EXERCISE REQUIREMENTS
The records must be retyped exactly, with no pictures included.

GIVEN INFORMATION

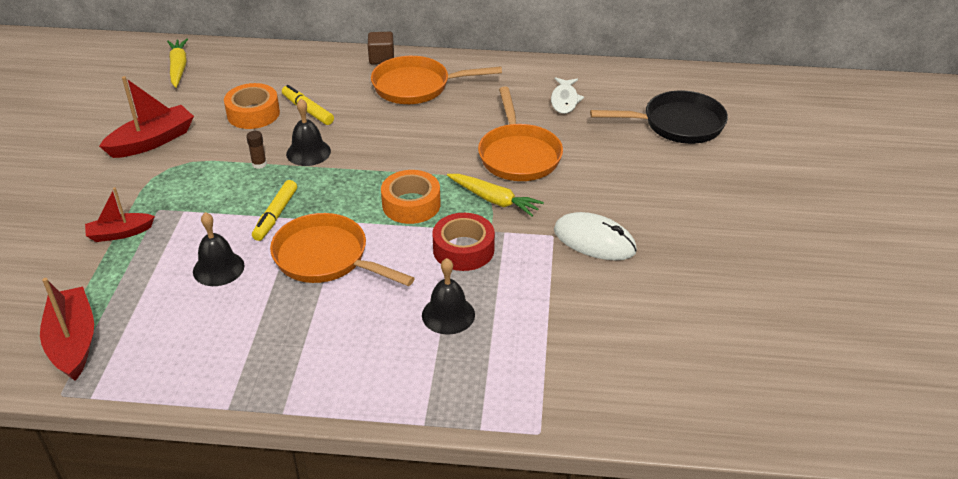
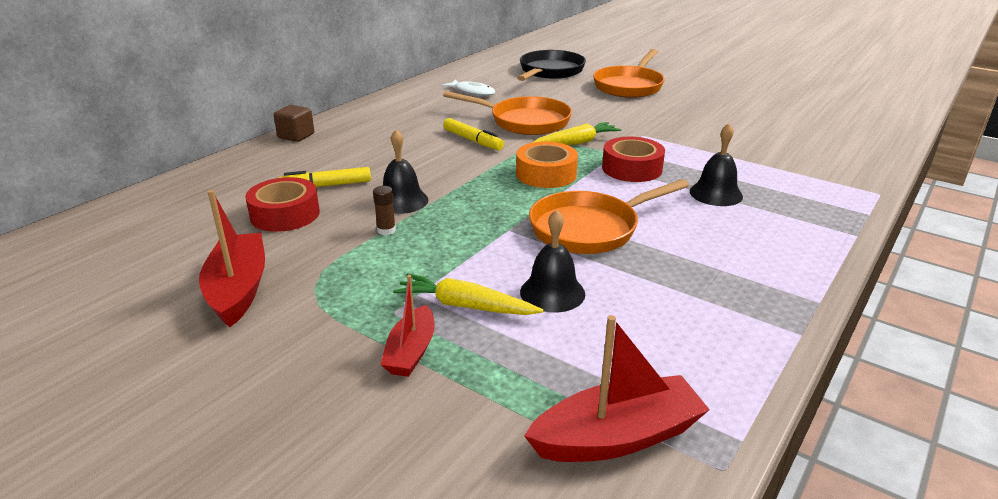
camera: 60 degrees left, 10 degrees down
red boat [40,278,94,381] -> red boat turned 150 degrees clockwise [524,315,710,462]
yellow carrot [167,39,188,88] -> yellow carrot moved to [393,273,543,315]
orange tape [224,83,280,129] -> red tape [245,177,320,232]
yellow marker [252,180,297,241] -> yellow marker moved to [443,118,504,150]
orange pan [371,56,502,104] -> orange pan moved to [593,49,665,98]
white mouse [554,212,637,261] -> none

TASK RESPONSE
camera: 60 degrees left, 10 degrees down
red boat [40,278,94,381] -> red boat turned 150 degrees clockwise [524,315,710,462]
yellow carrot [167,39,188,88] -> yellow carrot moved to [393,273,543,315]
orange tape [224,83,280,129] -> red tape [245,177,320,232]
yellow marker [252,180,297,241] -> yellow marker moved to [443,118,504,150]
orange pan [371,56,502,104] -> orange pan moved to [593,49,665,98]
white mouse [554,212,637,261] -> none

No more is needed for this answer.